*TASK TO COMPLETE*. For the entries below, repeat exactly each line starting with the one that contains "brown jar: 3 -> 1" and going on through the one that contains "turquoise pot: 5 -> 2", and no others.

*EXERCISE DATA*.
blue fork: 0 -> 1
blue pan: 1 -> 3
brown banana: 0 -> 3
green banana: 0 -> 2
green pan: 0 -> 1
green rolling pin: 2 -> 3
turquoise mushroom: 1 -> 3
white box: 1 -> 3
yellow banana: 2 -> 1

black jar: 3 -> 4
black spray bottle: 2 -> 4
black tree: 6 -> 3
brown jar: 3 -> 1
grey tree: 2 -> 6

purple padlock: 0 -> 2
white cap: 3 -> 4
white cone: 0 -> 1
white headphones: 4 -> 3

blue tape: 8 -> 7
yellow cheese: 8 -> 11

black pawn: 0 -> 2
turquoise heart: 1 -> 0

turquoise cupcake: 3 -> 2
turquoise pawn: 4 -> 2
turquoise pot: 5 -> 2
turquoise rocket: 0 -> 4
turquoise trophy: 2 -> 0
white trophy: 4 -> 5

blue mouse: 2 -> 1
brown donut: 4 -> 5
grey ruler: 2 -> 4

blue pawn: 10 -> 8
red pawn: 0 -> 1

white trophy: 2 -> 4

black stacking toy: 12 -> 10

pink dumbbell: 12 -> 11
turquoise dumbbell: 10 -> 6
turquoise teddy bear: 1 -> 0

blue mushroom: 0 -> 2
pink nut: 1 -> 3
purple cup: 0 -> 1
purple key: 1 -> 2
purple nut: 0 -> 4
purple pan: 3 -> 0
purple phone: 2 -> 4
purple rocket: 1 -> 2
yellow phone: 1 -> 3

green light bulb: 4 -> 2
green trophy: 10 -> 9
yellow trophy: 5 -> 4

*SOLUTION TO THIS TASK*.
brown jar: 3 -> 1
grey tree: 2 -> 6

purple padlock: 0 -> 2
white cap: 3 -> 4
white cone: 0 -> 1
white headphones: 4 -> 3

blue tape: 8 -> 7
yellow cheese: 8 -> 11

black pawn: 0 -> 2
turquoise heart: 1 -> 0

turquoise cupcake: 3 -> 2
turquoise pawn: 4 -> 2
turquoise pot: 5 -> 2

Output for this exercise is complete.